EXERCISE
Every line of the entries below that includes "after" belongs in the answer, copied as written.

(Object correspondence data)
==*==

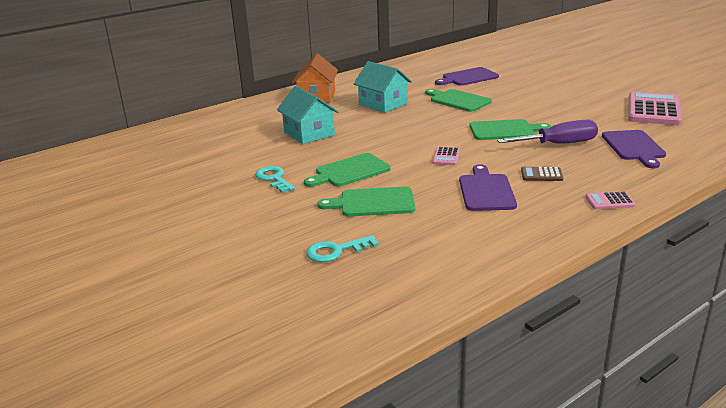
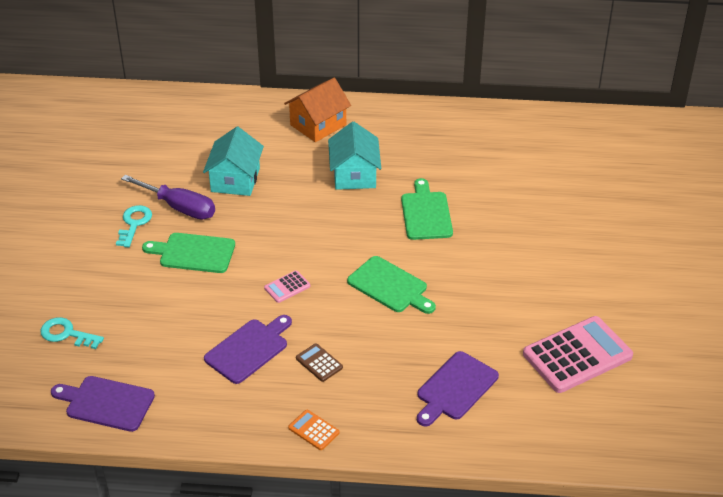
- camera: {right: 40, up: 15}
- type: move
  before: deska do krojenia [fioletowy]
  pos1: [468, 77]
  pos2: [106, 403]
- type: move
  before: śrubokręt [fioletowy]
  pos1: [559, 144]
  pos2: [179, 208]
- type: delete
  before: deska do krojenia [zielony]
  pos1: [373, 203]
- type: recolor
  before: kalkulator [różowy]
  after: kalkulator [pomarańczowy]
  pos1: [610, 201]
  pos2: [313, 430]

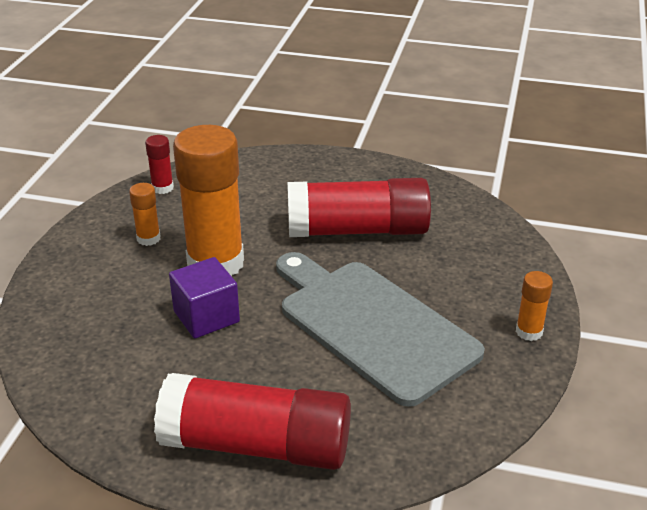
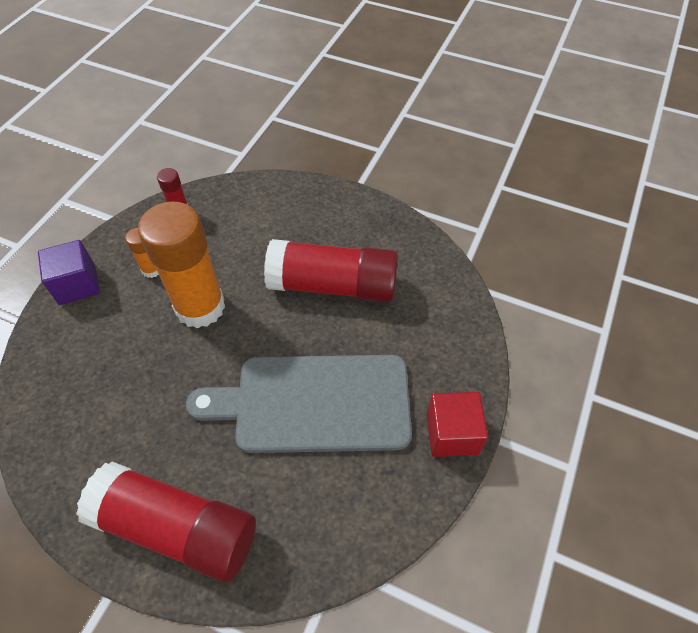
- camera: {right: 10, up: 20}
- type: rotate
  before: deska do krojenia [szary]
  pos1: [372, 325]
  pos2: [314, 403]
  turn: -60
- type: move
  before: sześcian [fioletowy]
  pos1: [206, 316]
  pos2: [77, 284]
- type: replace
  before: klej w sztyfcie [pomarańczowy]
  after: sześcian [czerwony]
  pos1: [529, 332]
  pos2: [452, 433]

==*==

REPLY
  after: kalkulator [pomarańczowy]
  after: sześcian [czerwony]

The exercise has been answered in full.